TASK: The stretch from the line with "STEPPER pin IN4: D10 -> D2" through the line with "MIC pin OUT: GP5 -> GP26" in the records below: write it out exactly, and nothing else.

(Content revision data)
*** Block opens ***
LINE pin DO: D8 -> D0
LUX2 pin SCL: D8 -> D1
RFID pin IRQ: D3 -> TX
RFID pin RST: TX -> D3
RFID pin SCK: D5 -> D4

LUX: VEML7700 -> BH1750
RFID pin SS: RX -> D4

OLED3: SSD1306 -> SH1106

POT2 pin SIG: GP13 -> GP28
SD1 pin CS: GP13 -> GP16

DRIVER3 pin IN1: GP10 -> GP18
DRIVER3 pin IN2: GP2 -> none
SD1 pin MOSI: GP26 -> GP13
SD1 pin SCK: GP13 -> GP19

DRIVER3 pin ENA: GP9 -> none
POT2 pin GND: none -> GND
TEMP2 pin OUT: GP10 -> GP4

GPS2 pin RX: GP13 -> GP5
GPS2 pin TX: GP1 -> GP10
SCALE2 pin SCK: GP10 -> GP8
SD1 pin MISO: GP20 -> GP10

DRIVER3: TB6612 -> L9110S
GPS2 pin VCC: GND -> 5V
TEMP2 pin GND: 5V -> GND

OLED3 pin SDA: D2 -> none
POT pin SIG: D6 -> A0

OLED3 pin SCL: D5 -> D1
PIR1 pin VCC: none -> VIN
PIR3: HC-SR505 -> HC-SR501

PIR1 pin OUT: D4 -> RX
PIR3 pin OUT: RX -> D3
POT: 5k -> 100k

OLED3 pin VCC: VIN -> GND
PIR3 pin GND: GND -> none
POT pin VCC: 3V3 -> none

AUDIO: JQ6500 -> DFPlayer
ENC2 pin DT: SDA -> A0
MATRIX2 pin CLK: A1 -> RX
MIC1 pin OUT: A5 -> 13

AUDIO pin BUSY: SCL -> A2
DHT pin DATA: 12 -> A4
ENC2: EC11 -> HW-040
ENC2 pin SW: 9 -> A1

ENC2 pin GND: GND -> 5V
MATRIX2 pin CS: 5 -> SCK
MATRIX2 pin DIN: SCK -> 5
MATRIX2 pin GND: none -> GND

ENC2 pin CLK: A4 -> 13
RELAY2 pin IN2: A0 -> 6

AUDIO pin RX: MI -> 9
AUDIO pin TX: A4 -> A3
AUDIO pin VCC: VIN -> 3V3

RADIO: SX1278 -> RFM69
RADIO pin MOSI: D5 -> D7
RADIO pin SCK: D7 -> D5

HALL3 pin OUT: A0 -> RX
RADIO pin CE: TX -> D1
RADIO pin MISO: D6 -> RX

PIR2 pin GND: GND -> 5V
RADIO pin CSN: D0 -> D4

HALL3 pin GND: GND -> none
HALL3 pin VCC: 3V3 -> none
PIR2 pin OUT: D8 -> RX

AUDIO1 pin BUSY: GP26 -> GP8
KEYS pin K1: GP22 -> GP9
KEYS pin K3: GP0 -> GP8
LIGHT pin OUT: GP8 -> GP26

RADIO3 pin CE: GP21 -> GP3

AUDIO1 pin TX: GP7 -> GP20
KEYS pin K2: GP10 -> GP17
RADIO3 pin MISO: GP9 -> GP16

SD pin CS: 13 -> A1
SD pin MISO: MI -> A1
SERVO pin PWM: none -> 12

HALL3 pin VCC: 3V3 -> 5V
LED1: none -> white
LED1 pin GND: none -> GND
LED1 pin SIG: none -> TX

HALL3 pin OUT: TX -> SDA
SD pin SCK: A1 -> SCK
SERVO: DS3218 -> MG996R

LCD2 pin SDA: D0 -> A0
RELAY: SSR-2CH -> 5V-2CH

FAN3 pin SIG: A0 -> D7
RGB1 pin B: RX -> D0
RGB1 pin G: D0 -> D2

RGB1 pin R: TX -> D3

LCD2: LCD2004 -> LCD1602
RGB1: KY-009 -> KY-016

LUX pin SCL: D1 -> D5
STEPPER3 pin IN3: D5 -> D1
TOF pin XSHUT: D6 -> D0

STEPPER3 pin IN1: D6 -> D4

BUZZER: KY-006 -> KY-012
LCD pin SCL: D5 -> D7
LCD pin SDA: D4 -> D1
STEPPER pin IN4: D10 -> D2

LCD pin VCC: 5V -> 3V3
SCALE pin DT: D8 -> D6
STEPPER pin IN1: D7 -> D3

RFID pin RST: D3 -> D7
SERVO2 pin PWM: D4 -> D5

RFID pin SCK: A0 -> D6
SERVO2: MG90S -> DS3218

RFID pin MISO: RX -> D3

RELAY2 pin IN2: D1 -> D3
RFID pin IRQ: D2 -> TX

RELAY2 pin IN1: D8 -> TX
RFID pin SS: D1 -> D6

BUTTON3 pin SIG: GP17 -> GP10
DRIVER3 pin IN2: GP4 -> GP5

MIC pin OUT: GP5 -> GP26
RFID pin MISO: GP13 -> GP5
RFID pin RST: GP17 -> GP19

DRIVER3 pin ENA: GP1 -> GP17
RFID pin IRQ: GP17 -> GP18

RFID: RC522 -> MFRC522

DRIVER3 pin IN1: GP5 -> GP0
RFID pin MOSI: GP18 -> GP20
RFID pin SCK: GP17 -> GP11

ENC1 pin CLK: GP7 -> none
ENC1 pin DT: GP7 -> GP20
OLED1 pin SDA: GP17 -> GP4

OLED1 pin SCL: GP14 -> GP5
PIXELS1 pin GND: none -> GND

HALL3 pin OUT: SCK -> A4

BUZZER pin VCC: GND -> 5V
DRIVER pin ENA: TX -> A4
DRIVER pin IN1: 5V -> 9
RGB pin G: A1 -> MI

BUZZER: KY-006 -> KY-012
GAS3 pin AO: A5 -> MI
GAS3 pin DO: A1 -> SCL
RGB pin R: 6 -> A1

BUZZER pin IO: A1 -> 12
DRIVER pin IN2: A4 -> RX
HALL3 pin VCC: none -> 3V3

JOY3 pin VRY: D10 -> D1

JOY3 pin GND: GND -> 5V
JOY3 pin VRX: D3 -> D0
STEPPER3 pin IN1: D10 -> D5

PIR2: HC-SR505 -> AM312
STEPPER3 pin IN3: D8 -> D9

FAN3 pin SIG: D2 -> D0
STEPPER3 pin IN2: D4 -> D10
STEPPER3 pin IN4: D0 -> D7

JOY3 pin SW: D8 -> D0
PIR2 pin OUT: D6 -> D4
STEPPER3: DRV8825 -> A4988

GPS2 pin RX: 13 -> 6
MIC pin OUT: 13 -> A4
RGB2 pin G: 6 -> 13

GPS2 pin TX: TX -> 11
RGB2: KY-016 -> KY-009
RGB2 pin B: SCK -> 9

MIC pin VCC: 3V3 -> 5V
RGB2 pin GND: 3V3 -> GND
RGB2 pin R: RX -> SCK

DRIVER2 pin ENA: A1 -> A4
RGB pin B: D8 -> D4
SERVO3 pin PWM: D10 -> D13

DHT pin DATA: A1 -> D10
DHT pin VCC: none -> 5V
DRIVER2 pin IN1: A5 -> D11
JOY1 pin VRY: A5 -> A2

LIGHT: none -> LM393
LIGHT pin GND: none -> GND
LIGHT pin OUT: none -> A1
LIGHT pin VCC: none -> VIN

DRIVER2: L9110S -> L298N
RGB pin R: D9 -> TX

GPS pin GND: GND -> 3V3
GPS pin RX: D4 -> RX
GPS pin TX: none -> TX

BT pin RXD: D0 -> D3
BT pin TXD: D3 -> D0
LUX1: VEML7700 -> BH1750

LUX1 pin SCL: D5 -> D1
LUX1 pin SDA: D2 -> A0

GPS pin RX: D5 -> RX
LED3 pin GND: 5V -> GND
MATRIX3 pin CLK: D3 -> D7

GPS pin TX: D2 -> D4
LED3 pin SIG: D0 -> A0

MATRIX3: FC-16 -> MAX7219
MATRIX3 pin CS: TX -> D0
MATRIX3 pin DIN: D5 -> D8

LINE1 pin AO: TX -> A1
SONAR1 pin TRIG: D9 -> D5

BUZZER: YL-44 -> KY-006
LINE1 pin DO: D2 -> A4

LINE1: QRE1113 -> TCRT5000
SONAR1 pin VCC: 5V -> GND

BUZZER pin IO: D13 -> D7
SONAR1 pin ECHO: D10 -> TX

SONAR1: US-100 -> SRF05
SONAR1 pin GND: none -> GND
*** Block closes ***
ANSWER AREA:
STEPPER pin IN4: D10 -> D2

LCD pin VCC: 5V -> 3V3
SCALE pin DT: D8 -> D6
STEPPER pin IN1: D7 -> D3

RFID pin RST: D3 -> D7
SERVO2 pin PWM: D4 -> D5

RFID pin SCK: A0 -> D6
SERVO2: MG90S -> DS3218

RFID pin MISO: RX -> D3

RELAY2 pin IN2: D1 -> D3
RFID pin IRQ: D2 -> TX

RELAY2 pin IN1: D8 -> TX
RFID pin SS: D1 -> D6

BUTTON3 pin SIG: GP17 -> GP10
DRIVER3 pin IN2: GP4 -> GP5

MIC pin OUT: GP5 -> GP26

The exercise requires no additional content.